#### Your instructions
Every line from the one with "R8: 22k (CT, VS) -> 100k (CT, VS)" through the end of the entries below should be written out exactly; the pictures should not.
*** Records shown Section Begins ***
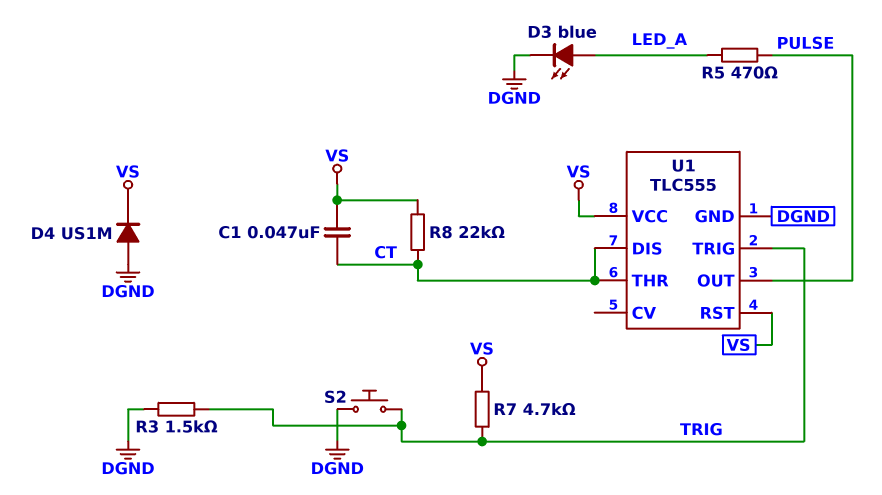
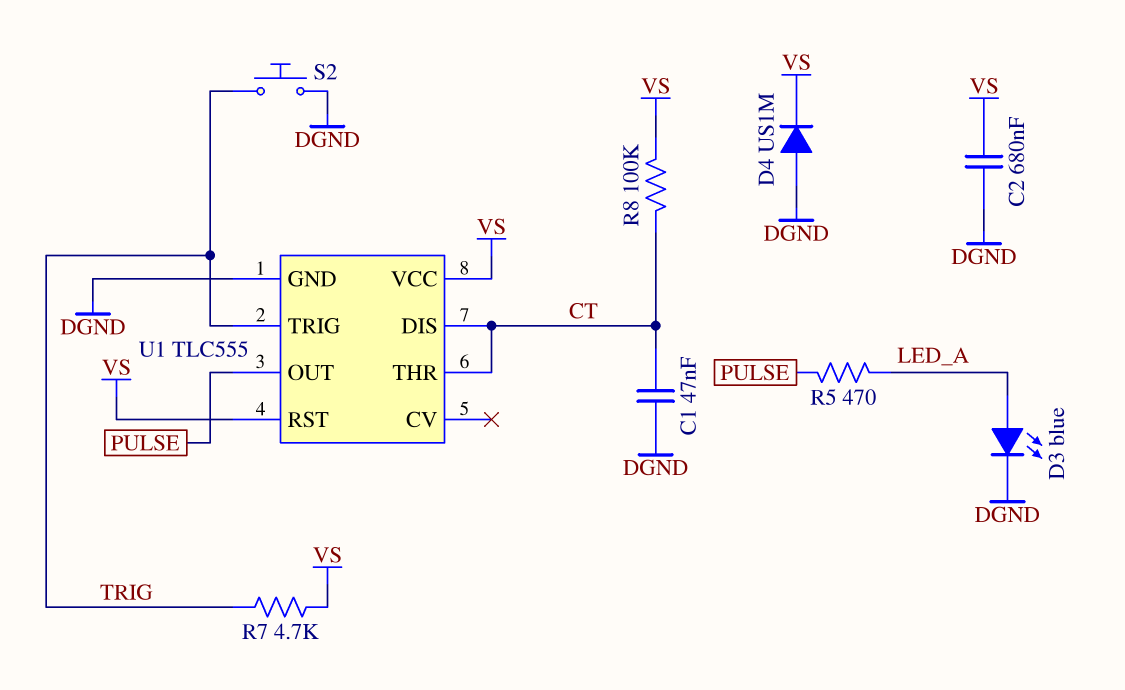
C1: 47nF (CT, VS) -> 47nF (CT, DGND)
C2: none -> 680nF (DGND, VS)
R3: 1.5k (DGND, TRIG) -> none
R8: 22k (CT, VS) -> 100k (CT, VS)

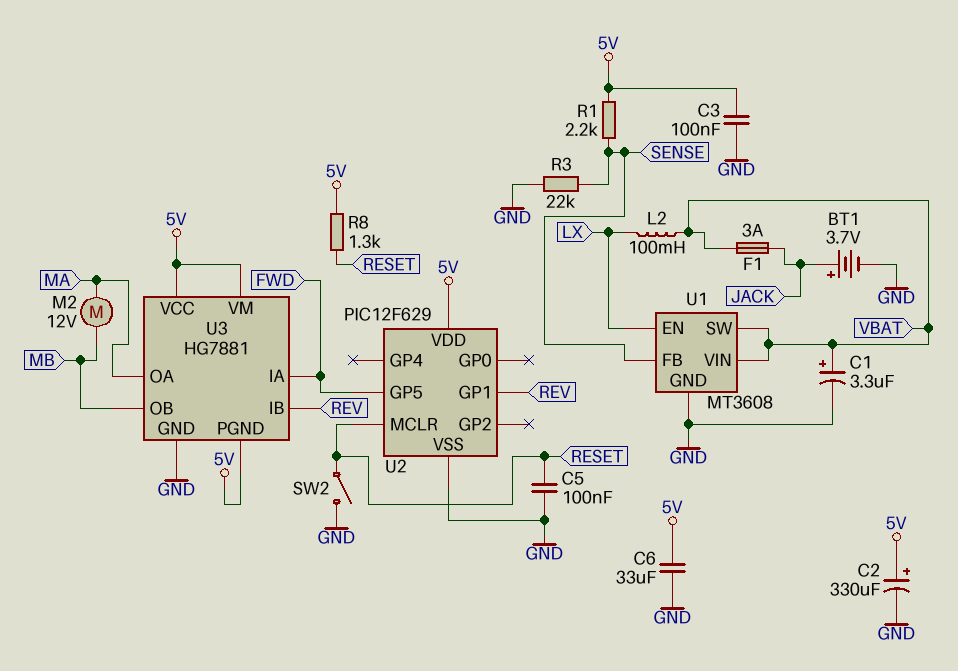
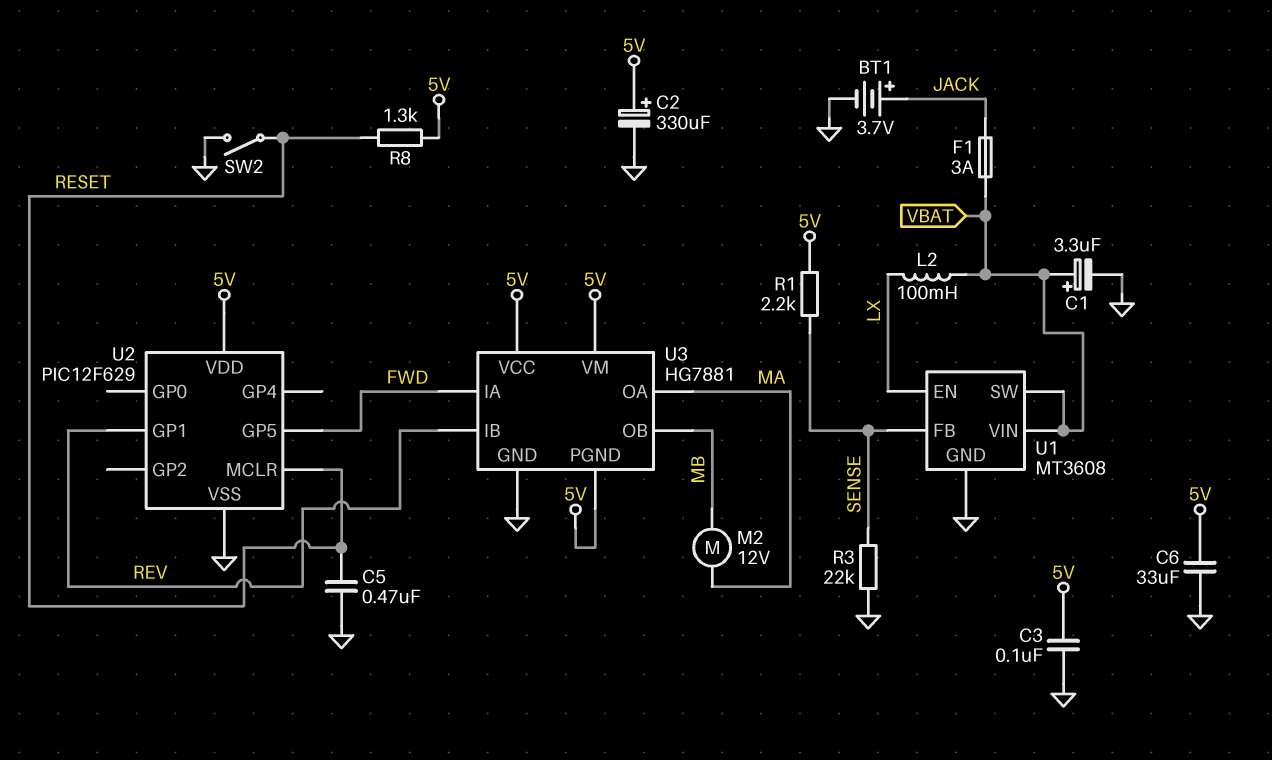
C5: 100nF (GND, RESET) -> 470nF (GND, RESET)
*** Records shown Section Ends ***
#### Exercise answer
R8: 22k (CT, VS) -> 100k (CT, VS)

C5: 100nF (GND, RESET) -> 470nF (GND, RESET)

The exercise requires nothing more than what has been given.